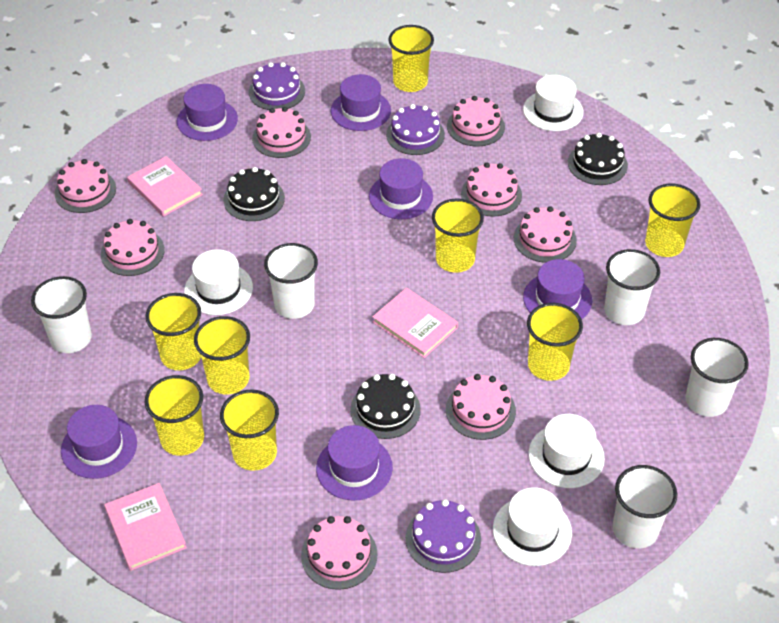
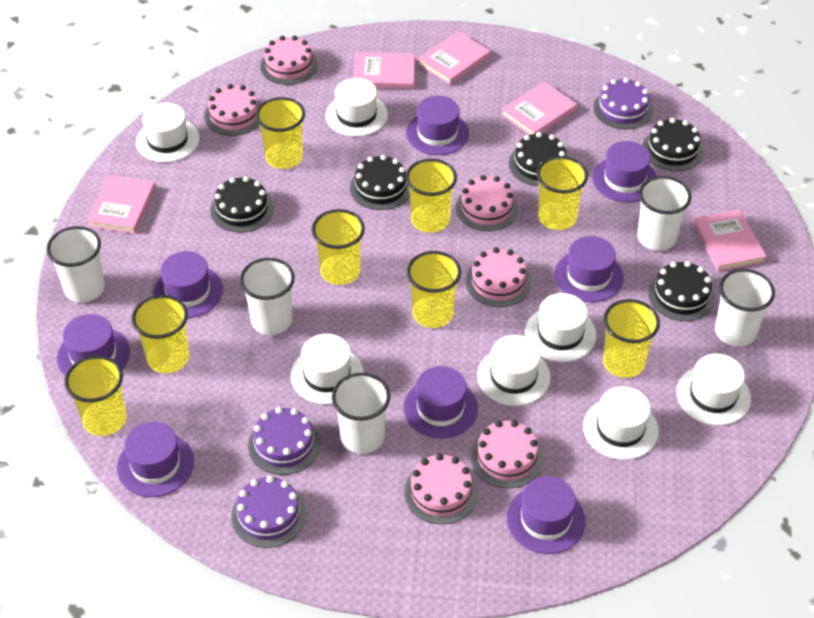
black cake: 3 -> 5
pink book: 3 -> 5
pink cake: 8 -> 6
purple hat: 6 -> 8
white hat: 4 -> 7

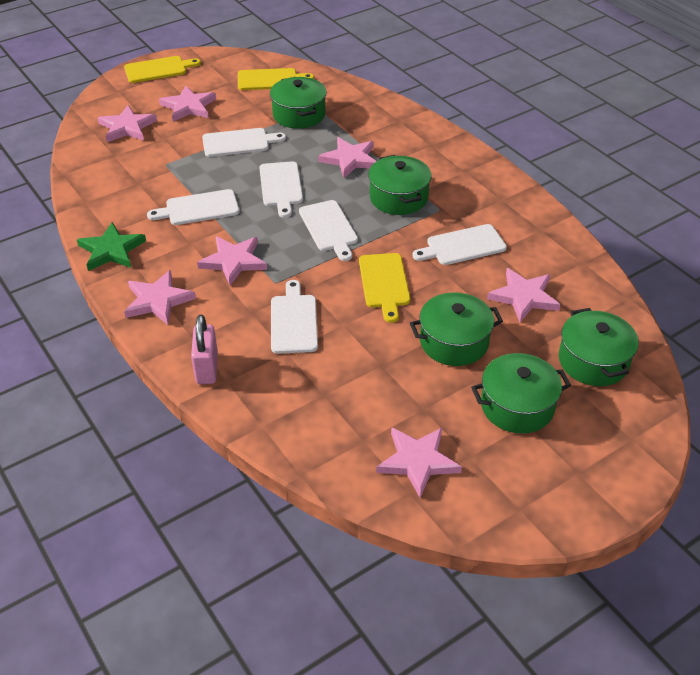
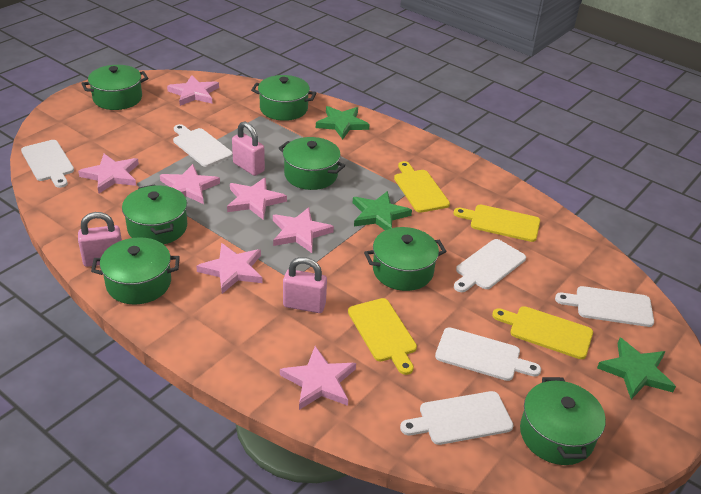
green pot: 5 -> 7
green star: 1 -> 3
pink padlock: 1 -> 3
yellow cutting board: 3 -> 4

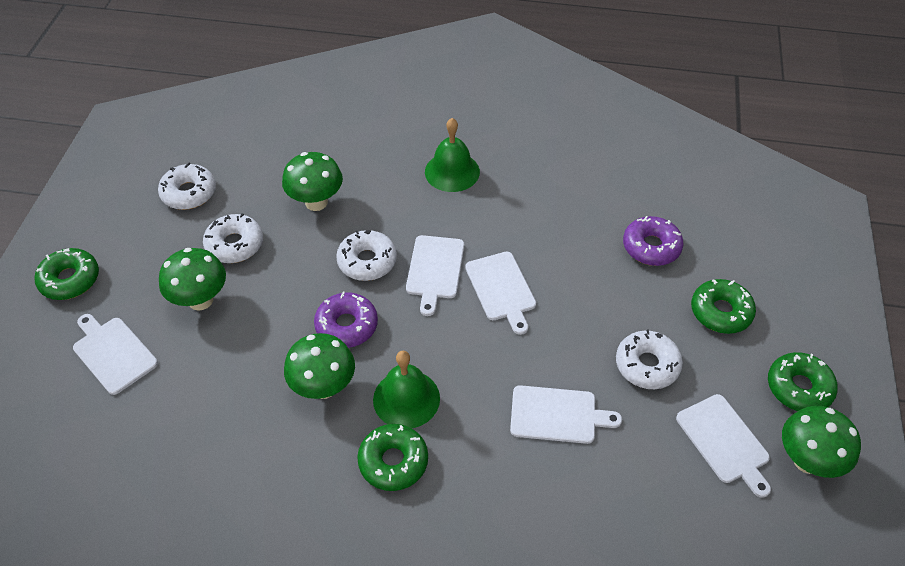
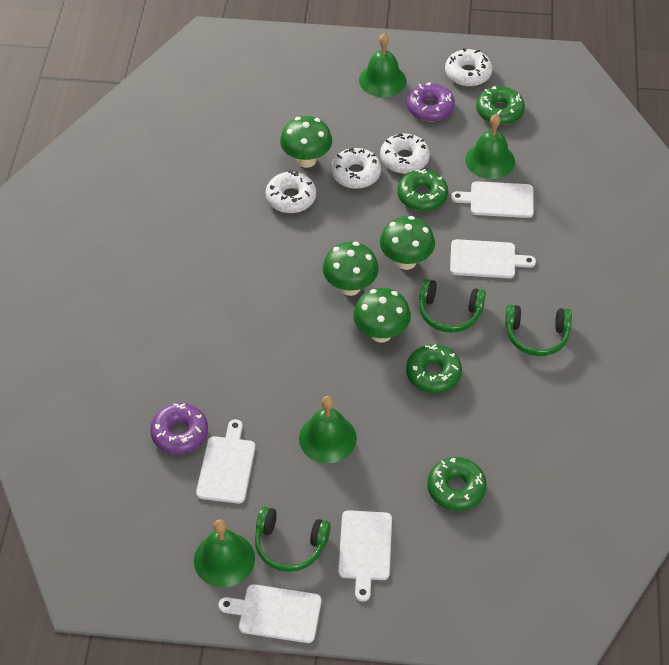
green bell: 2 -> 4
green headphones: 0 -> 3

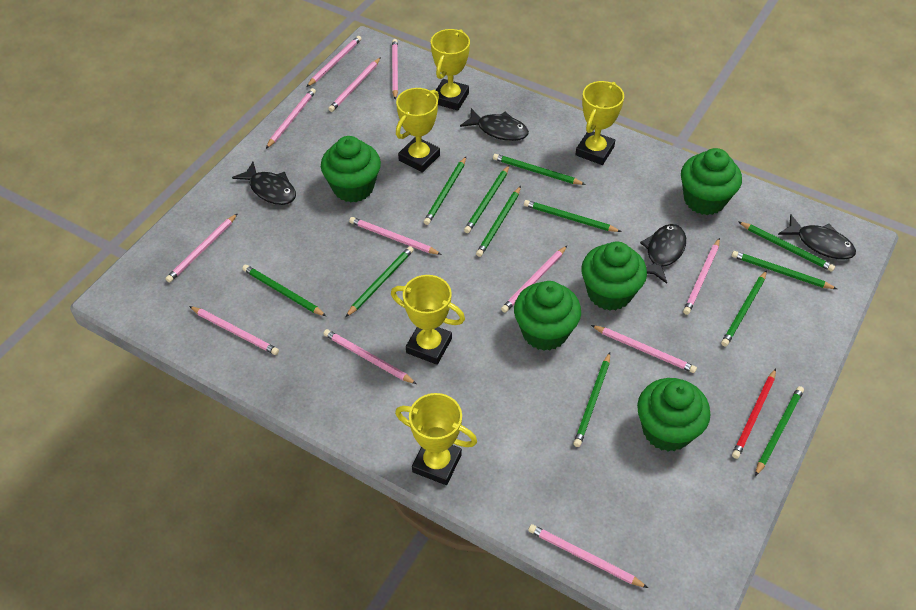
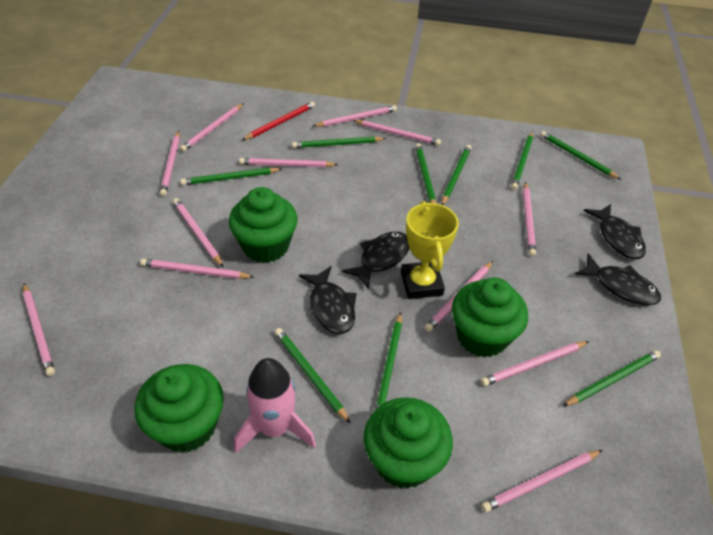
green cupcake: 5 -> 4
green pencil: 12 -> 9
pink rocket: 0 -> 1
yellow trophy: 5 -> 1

● ● ● ● ● ● ●

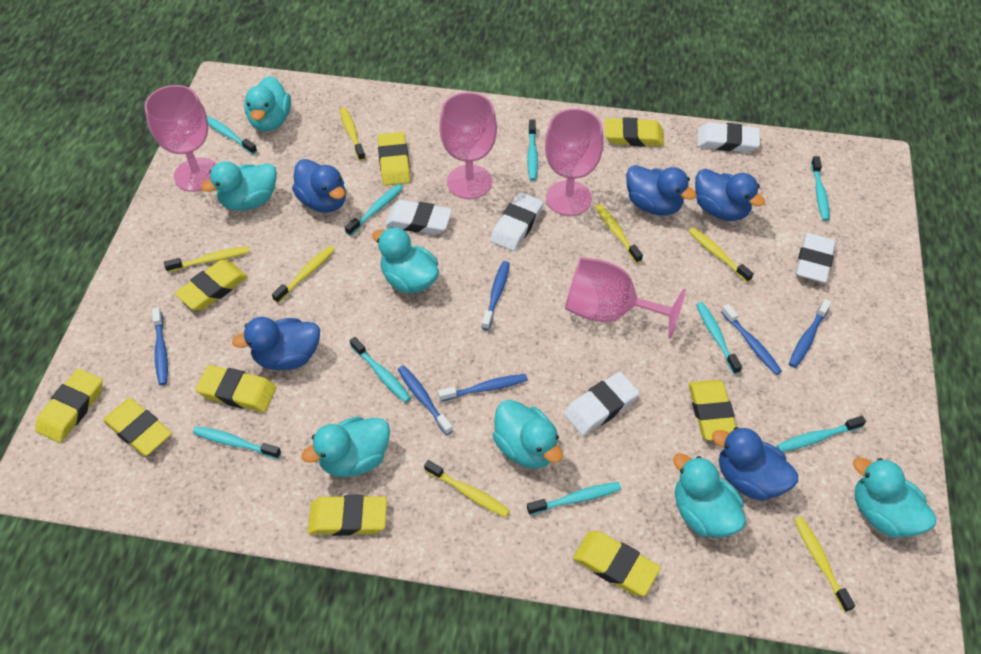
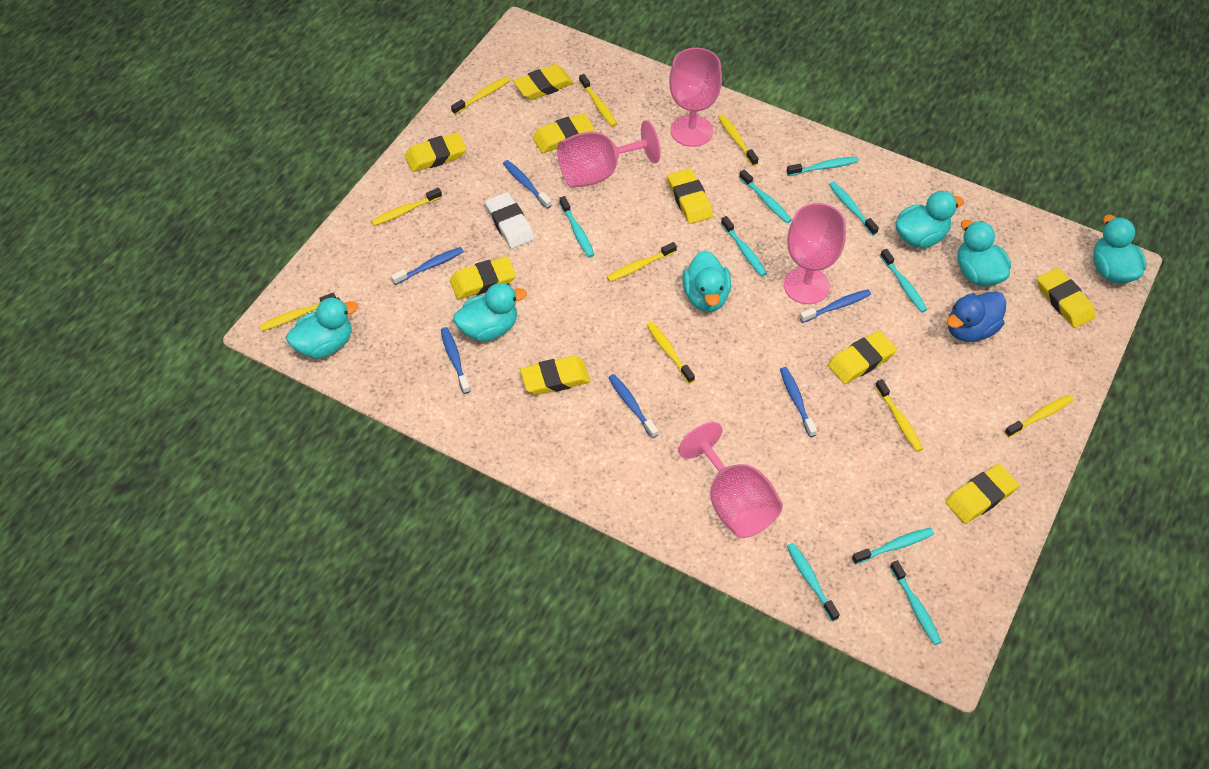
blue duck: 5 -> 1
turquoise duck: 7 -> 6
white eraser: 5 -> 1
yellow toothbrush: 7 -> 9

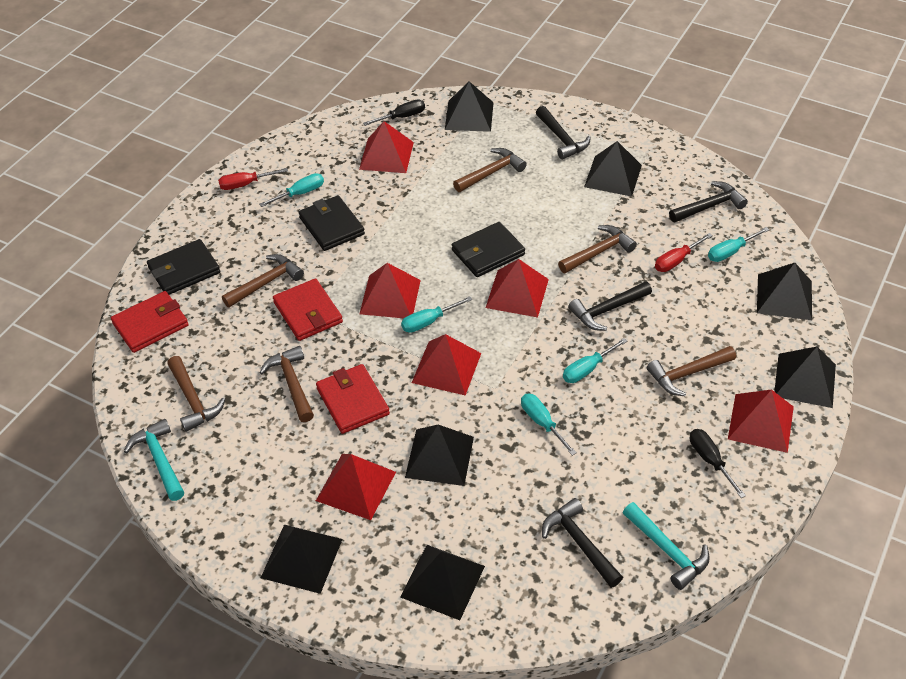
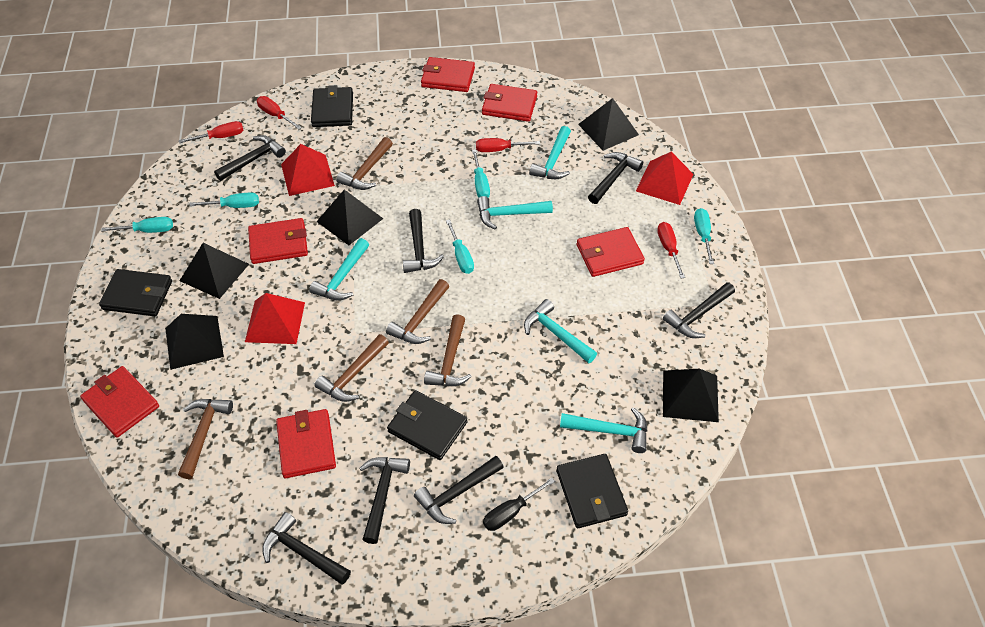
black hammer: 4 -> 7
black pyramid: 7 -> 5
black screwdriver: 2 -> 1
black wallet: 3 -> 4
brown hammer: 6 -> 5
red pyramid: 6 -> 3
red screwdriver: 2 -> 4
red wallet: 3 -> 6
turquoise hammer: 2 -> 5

● ● ● ● ● ● ●

▸ **ASSIGNMENT**
Reproduce, word for word, everything in the listing above from the line containing "purple hat: 6 -> 8" down to the line containing "yellow trophy: 5 -> 1", both of them included. No pictures.

▸ **RESULT FOR THIS TASK**
purple hat: 6 -> 8
white hat: 4 -> 7

green pot: 5 -> 7
green star: 1 -> 3
pink padlock: 1 -> 3
yellow cutting board: 3 -> 4

green bell: 2 -> 4
green headphones: 0 -> 3

green cupcake: 5 -> 4
green pencil: 12 -> 9
pink rocket: 0 -> 1
yellow trophy: 5 -> 1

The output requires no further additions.